■ Task to complete
From the first line to the last, write out the records exactly, leaving out images.

[Change detection data]
....................
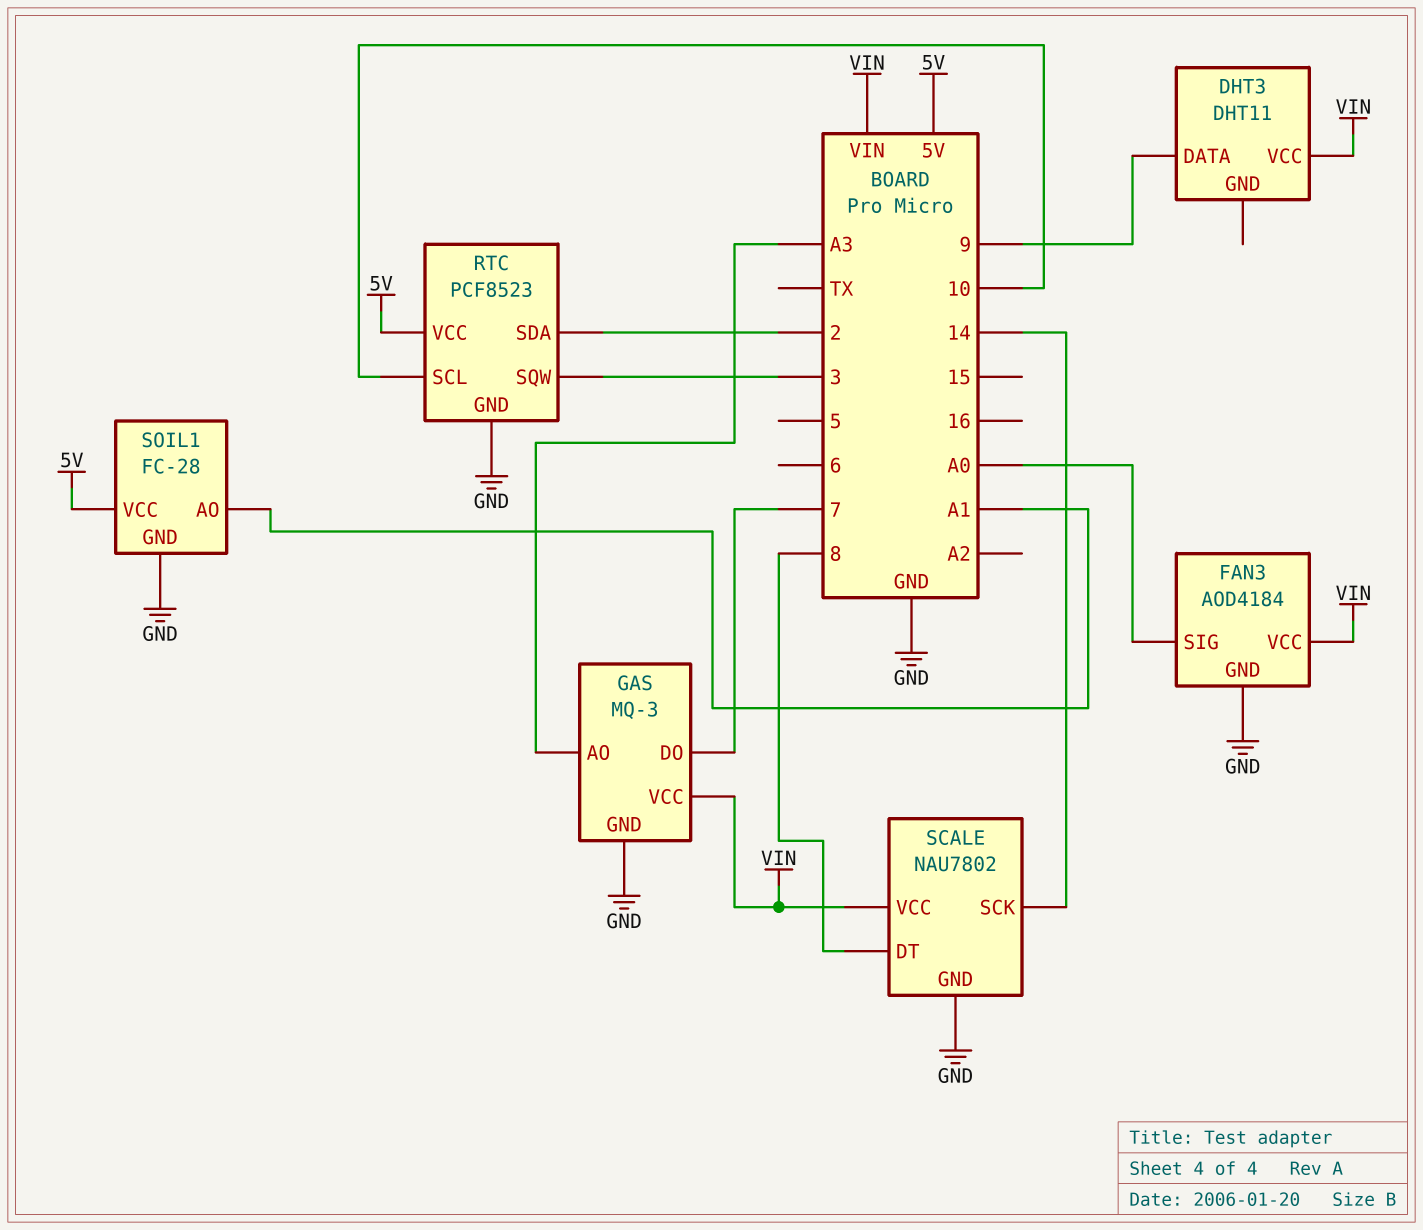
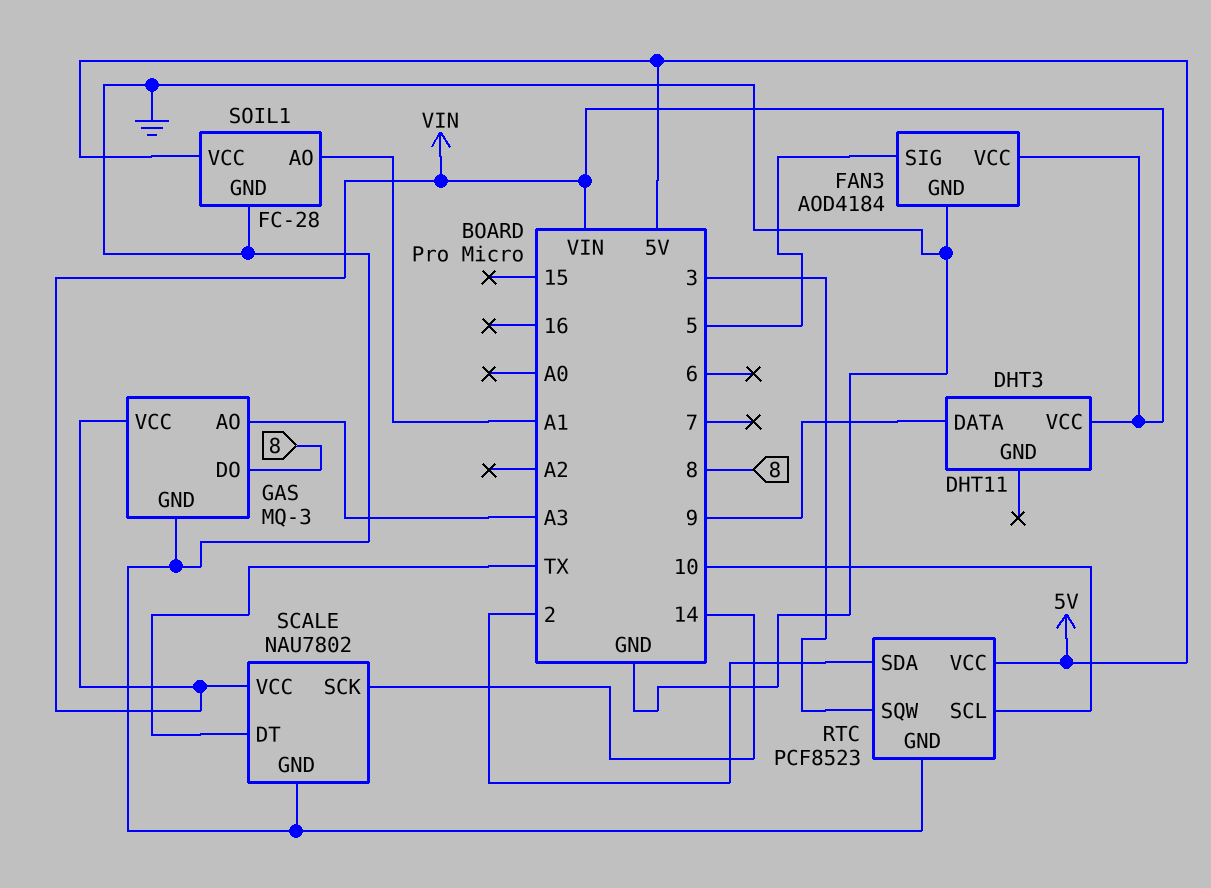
FAN3 pin SIG: A0 -> 5
GAS pin DO: 7 -> 8
SCALE pin DT: 8 -> TX

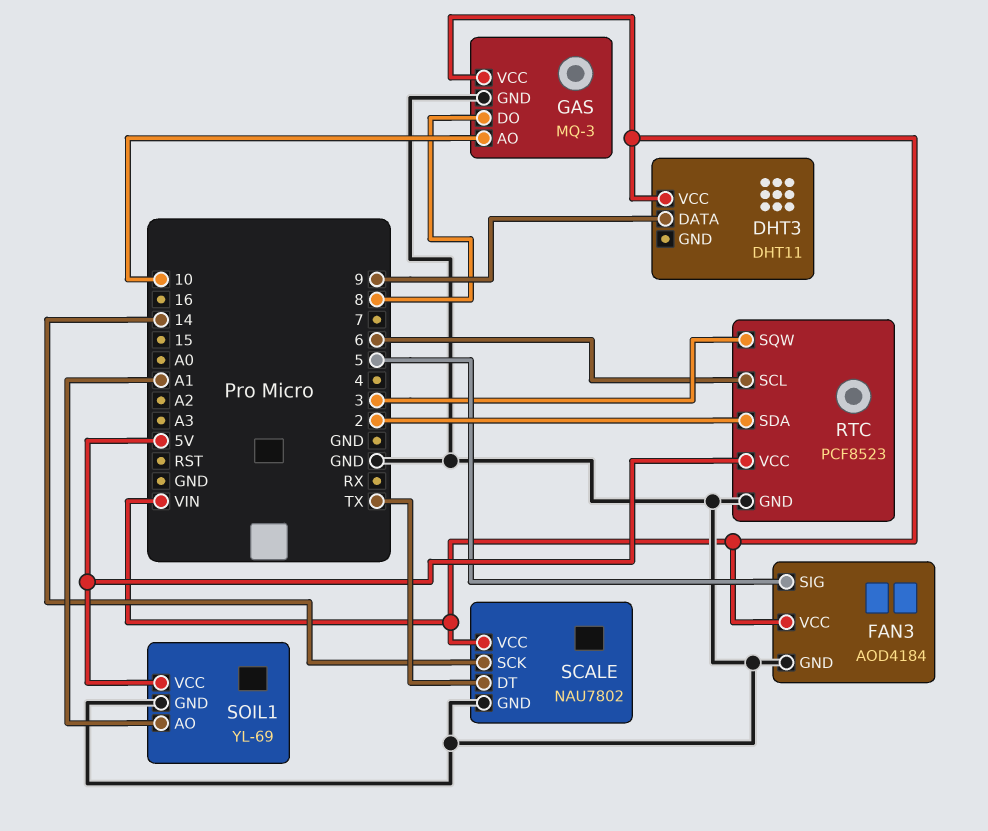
GAS pin AO: A3 -> 10
RTC pin SCL: 10 -> 6
SOIL1: FC-28 -> YL-69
....................
■ Solution for this problem
FAN3 pin SIG: A0 -> 5
GAS pin DO: 7 -> 8
SCALE pin DT: 8 -> TX

GAS pin AO: A3 -> 10
RTC pin SCL: 10 -> 6
SOIL1: FC-28 -> YL-69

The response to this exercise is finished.